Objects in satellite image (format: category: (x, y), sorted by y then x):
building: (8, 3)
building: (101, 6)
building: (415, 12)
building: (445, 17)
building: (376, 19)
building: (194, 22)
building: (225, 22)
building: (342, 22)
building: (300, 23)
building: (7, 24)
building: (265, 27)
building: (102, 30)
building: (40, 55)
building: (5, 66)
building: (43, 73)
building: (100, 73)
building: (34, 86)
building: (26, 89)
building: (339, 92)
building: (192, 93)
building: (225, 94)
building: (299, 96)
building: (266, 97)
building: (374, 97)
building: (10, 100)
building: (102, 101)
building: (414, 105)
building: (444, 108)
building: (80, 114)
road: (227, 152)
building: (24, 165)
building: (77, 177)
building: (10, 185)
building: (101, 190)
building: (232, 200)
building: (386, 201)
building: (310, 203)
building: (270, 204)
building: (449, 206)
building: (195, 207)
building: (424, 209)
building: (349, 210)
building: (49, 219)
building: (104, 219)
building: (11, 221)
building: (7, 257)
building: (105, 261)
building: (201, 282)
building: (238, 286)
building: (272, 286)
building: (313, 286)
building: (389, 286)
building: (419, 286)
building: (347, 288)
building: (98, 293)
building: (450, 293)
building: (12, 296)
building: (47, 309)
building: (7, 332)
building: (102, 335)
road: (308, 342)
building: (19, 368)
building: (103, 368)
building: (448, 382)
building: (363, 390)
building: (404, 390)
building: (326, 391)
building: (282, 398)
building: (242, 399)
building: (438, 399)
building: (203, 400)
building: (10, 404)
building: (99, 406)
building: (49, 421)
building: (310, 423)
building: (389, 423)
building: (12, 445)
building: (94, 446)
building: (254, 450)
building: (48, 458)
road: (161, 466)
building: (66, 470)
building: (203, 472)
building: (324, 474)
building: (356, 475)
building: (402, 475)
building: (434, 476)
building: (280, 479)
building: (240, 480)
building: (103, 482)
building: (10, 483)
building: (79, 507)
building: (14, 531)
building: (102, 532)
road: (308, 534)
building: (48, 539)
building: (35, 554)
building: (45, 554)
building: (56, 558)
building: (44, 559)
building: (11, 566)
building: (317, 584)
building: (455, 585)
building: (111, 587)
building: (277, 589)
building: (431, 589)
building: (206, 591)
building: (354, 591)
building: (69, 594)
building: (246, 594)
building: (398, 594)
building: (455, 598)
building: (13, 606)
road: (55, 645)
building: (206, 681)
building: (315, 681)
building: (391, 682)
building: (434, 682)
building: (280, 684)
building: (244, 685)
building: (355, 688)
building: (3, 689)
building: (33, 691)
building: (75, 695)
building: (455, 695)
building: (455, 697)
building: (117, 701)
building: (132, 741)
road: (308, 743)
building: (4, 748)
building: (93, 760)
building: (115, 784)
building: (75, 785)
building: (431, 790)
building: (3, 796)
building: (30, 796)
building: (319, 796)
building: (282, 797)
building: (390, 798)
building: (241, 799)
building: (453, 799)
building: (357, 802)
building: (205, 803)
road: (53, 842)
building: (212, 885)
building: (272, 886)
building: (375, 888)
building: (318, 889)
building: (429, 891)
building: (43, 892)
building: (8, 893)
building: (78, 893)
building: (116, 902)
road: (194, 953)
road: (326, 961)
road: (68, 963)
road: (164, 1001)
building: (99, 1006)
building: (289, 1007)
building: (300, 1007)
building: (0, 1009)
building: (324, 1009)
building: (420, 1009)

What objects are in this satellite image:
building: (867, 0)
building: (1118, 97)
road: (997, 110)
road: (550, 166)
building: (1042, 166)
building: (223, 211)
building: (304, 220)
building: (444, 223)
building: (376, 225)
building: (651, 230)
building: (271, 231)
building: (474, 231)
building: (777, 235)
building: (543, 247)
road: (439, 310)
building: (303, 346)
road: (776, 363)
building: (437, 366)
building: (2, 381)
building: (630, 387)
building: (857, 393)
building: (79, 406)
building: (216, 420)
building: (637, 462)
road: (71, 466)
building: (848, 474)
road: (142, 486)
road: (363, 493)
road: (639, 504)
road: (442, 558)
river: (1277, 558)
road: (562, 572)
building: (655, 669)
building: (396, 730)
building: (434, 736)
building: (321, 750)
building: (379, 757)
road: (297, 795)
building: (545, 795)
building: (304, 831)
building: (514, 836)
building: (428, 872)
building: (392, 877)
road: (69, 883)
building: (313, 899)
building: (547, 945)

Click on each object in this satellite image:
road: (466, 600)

* [ASSIGNMENT] Search the records above for the string "satellite". Report each line that has it.

* [SOLUTION FOR THIS PROBLEM]
Objects in satellite image (format: category: (x, y), sorted by y then x):
What objects are in this satellite image:
Click on each object in this satellite image:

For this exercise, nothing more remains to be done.